SOURCE DATA START

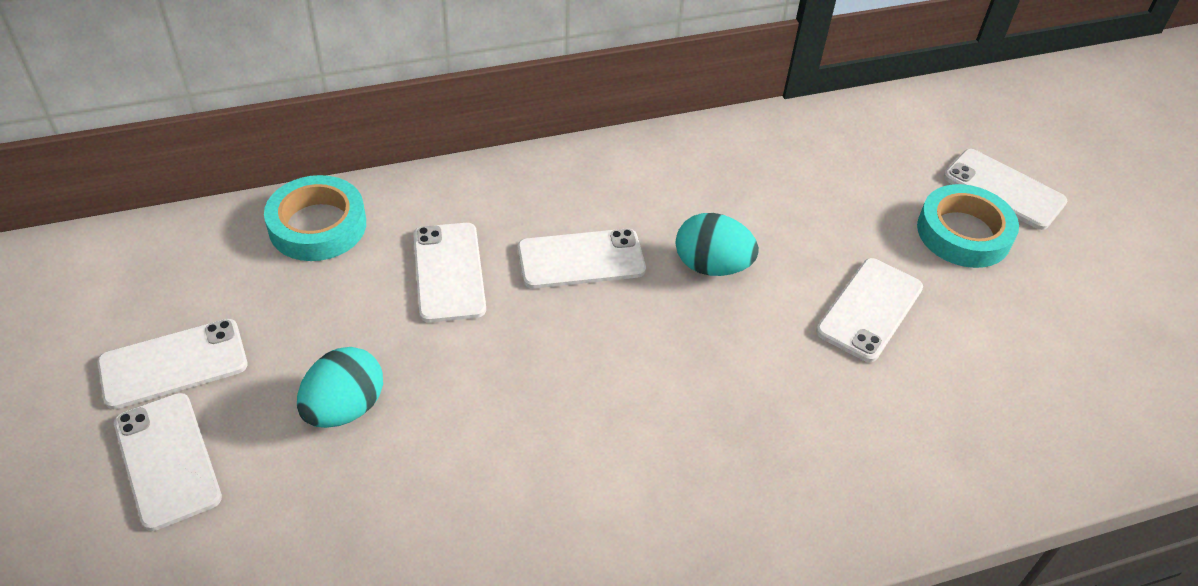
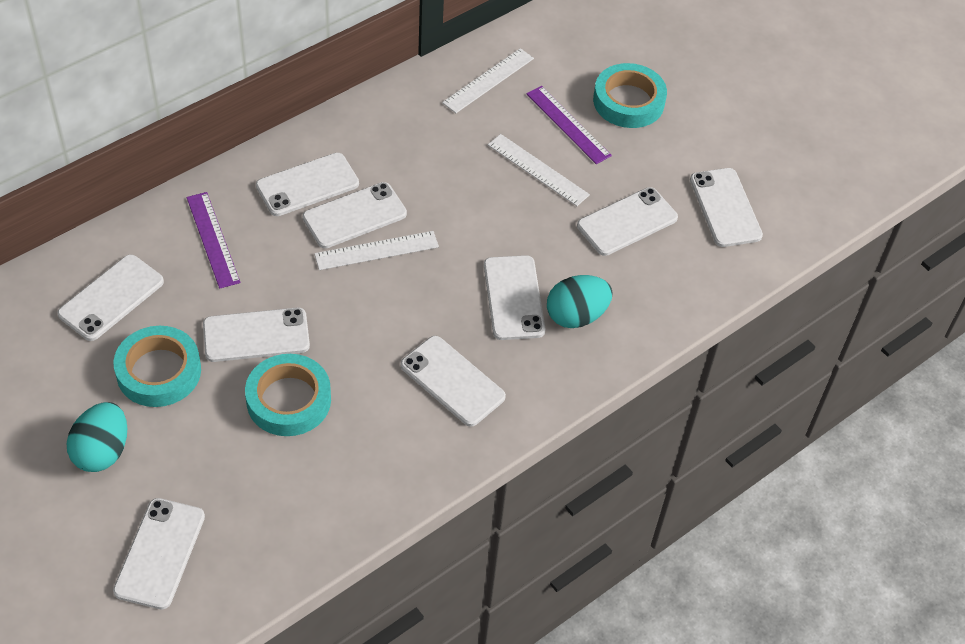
purple ruler: 0 -> 2
turquoise tape: 2 -> 3
white phone: 6 -> 9
white ruler: 0 -> 3

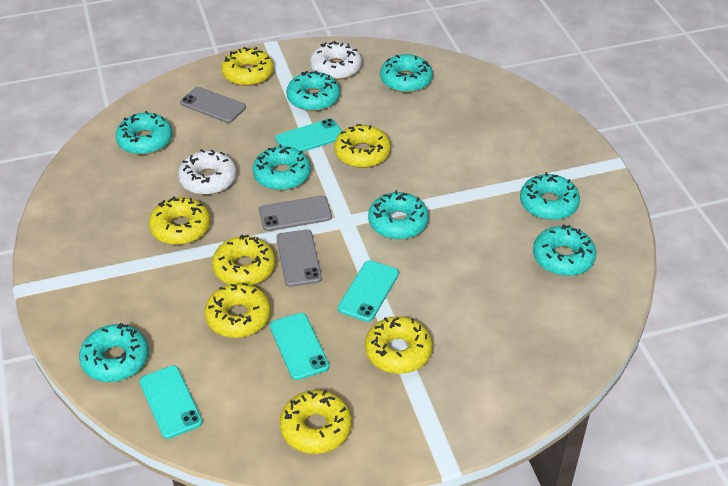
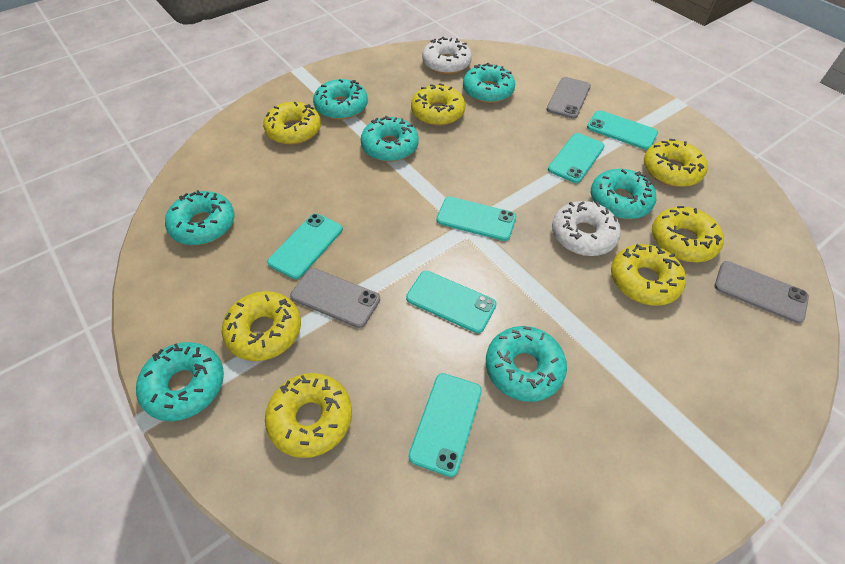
turquoise donut: 8 -> 7
turquoise phone: 4 -> 6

SOURCE DATA END

- [REQUIREMENT]
When a line contains the string "turquoise", copy it from the records.

- [ANSWER FOR THIS EXERCISE]
turquoise tape: 2 -> 3
turquoise donut: 8 -> 7
turquoise phone: 4 -> 6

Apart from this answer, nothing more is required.